| Problem to solve |
Pick out every line below that contains the string "acciaccatura" and copy each one.

>>>

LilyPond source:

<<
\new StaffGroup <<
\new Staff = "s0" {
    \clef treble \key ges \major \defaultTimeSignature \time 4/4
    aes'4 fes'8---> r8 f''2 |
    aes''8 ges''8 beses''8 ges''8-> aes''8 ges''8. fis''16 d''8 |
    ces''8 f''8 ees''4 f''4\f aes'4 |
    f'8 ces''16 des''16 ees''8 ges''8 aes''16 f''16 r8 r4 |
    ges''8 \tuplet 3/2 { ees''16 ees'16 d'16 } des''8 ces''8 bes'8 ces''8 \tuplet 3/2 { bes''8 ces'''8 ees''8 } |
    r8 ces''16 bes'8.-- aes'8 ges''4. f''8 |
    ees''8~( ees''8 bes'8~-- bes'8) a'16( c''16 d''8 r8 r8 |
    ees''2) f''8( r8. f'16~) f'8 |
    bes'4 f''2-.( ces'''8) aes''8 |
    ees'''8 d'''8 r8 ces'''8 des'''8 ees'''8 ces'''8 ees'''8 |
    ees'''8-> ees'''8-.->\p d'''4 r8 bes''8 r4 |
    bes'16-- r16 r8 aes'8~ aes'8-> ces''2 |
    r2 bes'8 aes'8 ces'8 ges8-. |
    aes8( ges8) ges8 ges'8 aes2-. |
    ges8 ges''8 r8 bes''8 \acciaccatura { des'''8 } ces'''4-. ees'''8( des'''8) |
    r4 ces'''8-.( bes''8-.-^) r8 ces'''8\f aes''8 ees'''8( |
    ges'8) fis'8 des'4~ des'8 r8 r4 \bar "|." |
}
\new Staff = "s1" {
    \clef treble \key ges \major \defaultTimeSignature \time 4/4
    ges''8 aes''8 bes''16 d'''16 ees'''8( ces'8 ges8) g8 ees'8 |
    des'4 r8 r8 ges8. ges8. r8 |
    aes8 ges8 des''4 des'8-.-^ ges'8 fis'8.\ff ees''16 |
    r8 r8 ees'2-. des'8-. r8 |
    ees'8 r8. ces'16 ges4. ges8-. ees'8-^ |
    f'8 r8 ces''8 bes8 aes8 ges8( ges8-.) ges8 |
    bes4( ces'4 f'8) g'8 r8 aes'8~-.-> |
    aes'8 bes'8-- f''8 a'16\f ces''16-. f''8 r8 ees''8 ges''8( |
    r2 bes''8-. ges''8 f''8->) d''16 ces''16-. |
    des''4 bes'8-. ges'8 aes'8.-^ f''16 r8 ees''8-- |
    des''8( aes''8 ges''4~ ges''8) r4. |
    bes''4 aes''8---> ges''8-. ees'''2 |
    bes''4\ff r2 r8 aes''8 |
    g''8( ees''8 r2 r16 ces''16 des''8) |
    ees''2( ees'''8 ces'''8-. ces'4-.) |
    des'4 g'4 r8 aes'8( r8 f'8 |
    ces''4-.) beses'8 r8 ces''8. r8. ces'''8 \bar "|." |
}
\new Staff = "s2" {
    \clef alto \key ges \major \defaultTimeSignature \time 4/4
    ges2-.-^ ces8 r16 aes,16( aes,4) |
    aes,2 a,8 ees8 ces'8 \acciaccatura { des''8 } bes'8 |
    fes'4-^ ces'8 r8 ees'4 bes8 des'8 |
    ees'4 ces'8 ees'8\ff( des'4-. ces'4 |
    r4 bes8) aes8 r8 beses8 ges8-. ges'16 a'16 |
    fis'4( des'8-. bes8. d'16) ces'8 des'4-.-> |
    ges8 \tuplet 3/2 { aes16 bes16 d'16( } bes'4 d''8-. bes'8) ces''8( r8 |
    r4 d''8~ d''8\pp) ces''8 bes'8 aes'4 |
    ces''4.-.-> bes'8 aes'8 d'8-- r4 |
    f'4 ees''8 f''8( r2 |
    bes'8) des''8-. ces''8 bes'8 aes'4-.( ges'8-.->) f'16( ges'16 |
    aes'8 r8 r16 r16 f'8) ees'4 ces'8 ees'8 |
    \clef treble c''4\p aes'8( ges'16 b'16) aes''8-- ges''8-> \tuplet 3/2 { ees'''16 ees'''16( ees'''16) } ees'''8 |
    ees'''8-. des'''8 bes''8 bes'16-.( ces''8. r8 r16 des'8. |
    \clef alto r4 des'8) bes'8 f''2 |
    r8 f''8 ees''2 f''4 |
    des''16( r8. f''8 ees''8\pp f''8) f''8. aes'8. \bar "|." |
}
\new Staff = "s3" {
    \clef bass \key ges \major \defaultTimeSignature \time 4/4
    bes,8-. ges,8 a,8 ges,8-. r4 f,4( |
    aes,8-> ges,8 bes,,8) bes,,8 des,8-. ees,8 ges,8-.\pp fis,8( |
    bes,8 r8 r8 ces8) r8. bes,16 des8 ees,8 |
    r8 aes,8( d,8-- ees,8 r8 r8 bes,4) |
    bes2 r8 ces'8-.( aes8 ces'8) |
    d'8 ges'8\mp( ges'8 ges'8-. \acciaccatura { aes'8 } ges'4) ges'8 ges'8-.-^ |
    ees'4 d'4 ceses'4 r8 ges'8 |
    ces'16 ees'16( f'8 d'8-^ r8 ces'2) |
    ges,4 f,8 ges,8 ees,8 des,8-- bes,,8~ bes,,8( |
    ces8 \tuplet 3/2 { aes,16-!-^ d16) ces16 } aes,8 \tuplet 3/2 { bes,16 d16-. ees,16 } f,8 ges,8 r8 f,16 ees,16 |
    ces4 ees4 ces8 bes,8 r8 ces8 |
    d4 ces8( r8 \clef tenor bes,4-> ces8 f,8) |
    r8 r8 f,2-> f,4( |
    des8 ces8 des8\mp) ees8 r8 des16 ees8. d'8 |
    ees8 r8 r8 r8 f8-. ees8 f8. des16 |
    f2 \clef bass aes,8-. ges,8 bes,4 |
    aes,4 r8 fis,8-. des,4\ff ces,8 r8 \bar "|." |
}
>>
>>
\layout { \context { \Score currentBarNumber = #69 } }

<<<

| Result for this task |
    ges8 ges''8 r8 bes''8 \acciaccatura { des'''8 } ces'''4-. ees'''8( des'''8) |
    aes,2 a,8 ees8 ces'8 \acciaccatura { des''8 } bes'8 |
    d'8 ges'8\mp( ges'8 ges'8-. \acciaccatura { aes'8 } ges'4) ges'8 ges'8-.-^ |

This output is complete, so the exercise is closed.